● **DIRECTIONS FOR THIS TASK**
Copy exactly the stretch of data below from the line with "FAN2 pin SIG: D3 -> D1" through the line with "RFID pin MISO: none -> A6", including both of those lines.

● **RECORDED DATA**
·····
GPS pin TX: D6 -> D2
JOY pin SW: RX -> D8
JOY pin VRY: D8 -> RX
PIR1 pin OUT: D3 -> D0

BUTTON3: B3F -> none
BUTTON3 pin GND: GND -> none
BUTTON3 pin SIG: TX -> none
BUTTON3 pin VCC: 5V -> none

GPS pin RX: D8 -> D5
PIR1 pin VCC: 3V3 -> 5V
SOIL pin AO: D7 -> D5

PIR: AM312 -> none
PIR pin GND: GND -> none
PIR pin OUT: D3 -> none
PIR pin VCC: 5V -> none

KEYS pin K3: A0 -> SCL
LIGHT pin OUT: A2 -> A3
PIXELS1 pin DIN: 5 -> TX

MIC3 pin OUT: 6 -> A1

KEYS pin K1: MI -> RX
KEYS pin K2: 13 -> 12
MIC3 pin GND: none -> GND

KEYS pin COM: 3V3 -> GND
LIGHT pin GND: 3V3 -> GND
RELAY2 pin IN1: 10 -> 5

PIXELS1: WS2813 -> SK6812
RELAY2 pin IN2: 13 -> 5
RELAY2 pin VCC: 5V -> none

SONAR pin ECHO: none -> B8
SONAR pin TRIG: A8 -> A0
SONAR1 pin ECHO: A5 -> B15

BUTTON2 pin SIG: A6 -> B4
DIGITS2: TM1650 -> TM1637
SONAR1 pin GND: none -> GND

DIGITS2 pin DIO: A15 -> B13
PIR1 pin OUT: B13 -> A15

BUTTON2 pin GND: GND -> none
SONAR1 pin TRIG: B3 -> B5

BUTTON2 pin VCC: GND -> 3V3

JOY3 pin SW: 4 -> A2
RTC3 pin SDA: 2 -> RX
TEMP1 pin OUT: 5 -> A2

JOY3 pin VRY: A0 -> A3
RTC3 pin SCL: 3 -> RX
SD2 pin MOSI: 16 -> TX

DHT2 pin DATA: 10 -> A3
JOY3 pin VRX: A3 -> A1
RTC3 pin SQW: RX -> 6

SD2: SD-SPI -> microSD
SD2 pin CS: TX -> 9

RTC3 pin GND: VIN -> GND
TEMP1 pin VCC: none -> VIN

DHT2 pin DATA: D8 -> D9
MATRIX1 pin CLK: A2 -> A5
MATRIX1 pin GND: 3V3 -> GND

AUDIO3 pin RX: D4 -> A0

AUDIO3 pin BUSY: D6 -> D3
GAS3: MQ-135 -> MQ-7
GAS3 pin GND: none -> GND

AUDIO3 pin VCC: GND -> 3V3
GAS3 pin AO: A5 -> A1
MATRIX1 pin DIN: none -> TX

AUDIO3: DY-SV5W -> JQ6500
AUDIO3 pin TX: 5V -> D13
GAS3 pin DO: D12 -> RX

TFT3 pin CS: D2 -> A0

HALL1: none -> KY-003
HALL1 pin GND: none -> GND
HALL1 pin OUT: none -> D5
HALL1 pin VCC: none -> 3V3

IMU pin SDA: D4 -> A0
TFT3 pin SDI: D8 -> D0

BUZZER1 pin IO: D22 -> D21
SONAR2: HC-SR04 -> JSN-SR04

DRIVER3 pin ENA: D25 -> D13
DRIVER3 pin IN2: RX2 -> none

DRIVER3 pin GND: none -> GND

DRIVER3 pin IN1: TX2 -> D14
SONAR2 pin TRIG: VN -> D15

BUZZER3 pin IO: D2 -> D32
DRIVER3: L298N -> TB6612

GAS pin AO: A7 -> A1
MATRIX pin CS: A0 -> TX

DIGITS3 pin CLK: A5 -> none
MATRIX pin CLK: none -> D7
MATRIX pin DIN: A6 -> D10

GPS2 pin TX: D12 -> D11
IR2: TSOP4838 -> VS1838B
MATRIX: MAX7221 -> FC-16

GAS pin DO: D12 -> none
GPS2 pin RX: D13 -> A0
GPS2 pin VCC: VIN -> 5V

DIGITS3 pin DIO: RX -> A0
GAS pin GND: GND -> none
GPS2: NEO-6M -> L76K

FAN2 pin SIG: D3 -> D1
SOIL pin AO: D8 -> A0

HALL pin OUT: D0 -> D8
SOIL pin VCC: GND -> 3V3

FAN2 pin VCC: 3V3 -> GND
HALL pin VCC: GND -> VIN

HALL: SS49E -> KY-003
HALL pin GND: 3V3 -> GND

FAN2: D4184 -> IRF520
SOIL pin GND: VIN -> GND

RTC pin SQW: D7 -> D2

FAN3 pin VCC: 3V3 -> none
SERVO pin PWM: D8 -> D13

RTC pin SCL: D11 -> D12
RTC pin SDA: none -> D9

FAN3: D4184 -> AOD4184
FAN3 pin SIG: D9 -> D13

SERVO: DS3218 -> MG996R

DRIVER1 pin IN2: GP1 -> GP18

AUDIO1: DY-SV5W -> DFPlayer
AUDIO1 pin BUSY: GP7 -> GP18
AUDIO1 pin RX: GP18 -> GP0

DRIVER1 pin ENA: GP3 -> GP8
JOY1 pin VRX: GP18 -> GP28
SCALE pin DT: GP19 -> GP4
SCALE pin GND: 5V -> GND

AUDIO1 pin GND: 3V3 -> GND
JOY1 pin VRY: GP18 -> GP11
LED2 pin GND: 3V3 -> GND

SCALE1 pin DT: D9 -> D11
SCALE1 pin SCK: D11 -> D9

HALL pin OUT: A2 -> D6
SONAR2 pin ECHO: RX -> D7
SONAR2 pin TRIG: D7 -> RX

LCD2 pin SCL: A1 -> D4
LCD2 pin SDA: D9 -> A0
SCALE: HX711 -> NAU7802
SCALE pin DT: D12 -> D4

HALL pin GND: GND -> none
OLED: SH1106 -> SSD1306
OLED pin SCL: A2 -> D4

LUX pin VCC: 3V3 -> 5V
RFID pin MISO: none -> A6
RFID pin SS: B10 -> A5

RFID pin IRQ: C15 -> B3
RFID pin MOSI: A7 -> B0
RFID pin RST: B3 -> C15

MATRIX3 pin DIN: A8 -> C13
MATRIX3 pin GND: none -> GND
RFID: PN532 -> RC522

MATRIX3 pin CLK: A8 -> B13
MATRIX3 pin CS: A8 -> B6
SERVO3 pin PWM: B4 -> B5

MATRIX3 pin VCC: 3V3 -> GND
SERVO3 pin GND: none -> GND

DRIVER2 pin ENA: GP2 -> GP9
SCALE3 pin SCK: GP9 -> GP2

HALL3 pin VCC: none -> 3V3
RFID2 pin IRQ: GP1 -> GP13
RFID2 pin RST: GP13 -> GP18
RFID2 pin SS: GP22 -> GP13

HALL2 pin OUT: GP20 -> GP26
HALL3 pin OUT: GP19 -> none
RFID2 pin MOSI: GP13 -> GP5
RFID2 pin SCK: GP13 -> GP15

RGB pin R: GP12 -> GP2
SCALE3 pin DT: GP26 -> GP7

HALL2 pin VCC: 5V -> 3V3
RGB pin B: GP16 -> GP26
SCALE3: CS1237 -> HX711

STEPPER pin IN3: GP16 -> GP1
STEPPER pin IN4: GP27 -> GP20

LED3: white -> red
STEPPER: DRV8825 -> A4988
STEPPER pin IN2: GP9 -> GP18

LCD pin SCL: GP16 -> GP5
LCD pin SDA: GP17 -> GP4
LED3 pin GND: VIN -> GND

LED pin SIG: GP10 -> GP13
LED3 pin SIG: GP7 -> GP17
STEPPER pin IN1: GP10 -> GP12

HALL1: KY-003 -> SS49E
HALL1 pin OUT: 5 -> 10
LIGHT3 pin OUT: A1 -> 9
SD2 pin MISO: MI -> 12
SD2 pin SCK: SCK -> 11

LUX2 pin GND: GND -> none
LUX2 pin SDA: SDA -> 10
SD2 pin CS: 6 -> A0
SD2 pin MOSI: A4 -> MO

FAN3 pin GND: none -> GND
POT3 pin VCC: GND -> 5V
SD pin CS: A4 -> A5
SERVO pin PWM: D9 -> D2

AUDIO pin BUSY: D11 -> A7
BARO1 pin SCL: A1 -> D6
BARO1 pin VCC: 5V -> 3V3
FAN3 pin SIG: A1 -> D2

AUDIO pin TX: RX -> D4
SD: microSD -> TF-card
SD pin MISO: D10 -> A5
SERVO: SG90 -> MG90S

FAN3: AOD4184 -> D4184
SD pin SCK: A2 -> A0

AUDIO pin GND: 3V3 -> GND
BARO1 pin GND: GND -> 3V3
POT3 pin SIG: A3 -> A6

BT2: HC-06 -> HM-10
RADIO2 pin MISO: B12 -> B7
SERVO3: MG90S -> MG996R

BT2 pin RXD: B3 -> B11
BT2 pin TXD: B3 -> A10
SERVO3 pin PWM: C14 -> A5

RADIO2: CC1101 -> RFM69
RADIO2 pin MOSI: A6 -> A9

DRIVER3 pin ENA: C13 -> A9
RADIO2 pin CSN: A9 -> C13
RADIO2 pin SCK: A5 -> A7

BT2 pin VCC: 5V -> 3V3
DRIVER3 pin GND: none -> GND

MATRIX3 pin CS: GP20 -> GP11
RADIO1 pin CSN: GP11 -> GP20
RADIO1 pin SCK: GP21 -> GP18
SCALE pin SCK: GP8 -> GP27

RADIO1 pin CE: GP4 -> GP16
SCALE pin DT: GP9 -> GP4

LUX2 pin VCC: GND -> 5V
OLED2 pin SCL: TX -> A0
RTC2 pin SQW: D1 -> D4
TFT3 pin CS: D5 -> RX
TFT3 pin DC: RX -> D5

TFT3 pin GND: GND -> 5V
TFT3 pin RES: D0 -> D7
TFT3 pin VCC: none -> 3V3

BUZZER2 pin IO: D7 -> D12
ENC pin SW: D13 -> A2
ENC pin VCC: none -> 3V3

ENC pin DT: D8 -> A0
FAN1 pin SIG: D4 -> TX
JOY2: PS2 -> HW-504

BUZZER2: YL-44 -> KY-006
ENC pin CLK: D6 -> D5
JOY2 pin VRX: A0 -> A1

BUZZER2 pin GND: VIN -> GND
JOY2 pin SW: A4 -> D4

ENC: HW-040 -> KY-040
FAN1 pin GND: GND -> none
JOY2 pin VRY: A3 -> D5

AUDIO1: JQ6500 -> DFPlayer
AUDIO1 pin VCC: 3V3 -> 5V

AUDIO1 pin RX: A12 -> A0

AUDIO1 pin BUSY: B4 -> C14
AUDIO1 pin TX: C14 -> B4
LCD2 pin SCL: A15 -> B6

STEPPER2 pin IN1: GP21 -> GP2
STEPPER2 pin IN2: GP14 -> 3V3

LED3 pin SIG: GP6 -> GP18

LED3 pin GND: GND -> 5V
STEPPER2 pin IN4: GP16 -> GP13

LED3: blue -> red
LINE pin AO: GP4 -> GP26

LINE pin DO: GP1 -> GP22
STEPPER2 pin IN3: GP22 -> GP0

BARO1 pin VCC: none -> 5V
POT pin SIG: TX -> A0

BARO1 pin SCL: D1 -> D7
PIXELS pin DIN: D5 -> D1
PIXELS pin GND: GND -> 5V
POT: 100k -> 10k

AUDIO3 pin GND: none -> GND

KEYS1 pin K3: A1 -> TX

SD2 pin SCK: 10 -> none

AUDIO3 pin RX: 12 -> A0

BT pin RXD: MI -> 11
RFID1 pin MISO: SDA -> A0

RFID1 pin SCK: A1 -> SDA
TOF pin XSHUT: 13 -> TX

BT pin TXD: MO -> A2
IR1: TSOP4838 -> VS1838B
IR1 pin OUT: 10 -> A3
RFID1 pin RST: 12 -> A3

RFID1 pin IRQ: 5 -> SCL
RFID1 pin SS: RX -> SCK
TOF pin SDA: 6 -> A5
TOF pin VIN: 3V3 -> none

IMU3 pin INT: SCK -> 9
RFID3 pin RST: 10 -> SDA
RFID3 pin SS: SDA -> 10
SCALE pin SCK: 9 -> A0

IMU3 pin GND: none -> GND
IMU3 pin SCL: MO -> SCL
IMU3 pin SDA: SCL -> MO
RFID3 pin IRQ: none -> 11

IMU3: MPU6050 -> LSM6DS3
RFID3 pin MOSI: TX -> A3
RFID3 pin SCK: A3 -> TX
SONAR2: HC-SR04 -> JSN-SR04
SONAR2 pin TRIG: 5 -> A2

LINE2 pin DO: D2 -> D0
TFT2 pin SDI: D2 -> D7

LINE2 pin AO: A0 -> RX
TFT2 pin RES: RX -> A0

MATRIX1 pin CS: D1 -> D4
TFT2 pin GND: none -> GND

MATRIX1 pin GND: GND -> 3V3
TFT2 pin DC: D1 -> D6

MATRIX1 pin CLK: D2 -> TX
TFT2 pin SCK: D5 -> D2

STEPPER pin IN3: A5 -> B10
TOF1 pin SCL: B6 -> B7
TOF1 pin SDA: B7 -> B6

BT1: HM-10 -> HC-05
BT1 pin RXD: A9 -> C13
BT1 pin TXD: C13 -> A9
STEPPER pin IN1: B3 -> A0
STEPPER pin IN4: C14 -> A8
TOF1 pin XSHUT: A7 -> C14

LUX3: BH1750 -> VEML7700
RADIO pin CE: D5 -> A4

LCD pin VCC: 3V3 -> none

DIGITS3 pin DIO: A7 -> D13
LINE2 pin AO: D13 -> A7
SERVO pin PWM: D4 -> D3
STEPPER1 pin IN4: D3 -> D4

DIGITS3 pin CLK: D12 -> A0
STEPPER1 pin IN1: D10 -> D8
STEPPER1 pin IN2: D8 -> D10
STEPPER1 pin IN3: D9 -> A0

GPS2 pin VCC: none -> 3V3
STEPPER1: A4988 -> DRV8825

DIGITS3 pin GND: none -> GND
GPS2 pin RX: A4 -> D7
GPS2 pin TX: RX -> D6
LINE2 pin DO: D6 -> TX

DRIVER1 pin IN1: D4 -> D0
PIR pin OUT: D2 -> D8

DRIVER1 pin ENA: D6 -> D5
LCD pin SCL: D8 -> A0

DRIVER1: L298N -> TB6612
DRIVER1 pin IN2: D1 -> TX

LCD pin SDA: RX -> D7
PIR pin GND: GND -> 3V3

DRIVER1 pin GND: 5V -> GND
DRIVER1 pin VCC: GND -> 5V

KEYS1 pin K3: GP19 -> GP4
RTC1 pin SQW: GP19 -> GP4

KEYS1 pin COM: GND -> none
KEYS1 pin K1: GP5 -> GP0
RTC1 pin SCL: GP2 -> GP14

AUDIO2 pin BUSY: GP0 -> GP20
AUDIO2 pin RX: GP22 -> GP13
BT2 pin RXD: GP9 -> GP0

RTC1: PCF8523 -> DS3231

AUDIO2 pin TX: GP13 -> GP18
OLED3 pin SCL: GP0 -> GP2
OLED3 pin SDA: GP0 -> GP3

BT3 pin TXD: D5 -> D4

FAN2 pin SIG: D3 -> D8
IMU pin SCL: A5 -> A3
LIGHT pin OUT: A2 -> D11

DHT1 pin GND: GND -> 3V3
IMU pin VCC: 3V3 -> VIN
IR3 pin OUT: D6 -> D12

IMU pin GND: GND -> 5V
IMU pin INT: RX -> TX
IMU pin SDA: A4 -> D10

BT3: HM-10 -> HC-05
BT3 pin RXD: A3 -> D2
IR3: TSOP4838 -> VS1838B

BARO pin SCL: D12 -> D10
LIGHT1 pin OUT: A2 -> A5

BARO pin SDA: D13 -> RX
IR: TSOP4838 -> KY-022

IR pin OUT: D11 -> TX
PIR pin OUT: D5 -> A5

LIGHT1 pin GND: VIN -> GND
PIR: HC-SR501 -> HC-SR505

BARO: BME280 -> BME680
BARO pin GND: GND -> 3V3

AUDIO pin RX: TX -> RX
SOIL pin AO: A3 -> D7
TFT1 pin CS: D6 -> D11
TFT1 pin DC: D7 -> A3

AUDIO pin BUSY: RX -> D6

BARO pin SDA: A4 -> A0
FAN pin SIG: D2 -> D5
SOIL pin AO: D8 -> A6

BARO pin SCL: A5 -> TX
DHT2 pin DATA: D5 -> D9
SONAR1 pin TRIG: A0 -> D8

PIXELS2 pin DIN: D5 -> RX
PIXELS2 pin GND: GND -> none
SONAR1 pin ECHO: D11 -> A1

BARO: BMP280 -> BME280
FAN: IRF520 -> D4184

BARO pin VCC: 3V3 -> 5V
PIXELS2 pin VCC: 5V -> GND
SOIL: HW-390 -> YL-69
·····
● **OUTPUT OF THE EXERCISE**
FAN2 pin SIG: D3 -> D1
SOIL pin AO: D8 -> A0

HALL pin OUT: D0 -> D8
SOIL pin VCC: GND -> 3V3

FAN2 pin VCC: 3V3 -> GND
HALL pin VCC: GND -> VIN

HALL: SS49E -> KY-003
HALL pin GND: 3V3 -> GND

FAN2: D4184 -> IRF520
SOIL pin GND: VIN -> GND

RTC pin SQW: D7 -> D2

FAN3 pin VCC: 3V3 -> none
SERVO pin PWM: D8 -> D13

RTC pin SCL: D11 -> D12
RTC pin SDA: none -> D9

FAN3: D4184 -> AOD4184
FAN3 pin SIG: D9 -> D13

SERVO: DS3218 -> MG996R

DRIVER1 pin IN2: GP1 -> GP18

AUDIO1: DY-SV5W -> DFPlayer
AUDIO1 pin BUSY: GP7 -> GP18
AUDIO1 pin RX: GP18 -> GP0

DRIVER1 pin ENA: GP3 -> GP8
JOY1 pin VRX: GP18 -> GP28
SCALE pin DT: GP19 -> GP4
SCALE pin GND: 5V -> GND

AUDIO1 pin GND: 3V3 -> GND
JOY1 pin VRY: GP18 -> GP11
LED2 pin GND: 3V3 -> GND

SCALE1 pin DT: D9 -> D11
SCALE1 pin SCK: D11 -> D9

HALL pin OUT: A2 -> D6
SONAR2 pin ECHO: RX -> D7
SONAR2 pin TRIG: D7 -> RX

LCD2 pin SCL: A1 -> D4
LCD2 pin SDA: D9 -> A0
SCALE: HX711 -> NAU7802
SCALE pin DT: D12 -> D4

HALL pin GND: GND -> none
OLED: SH1106 -> SSD1306
OLED pin SCL: A2 -> D4

LUX pin VCC: 3V3 -> 5V
RFID pin MISO: none -> A6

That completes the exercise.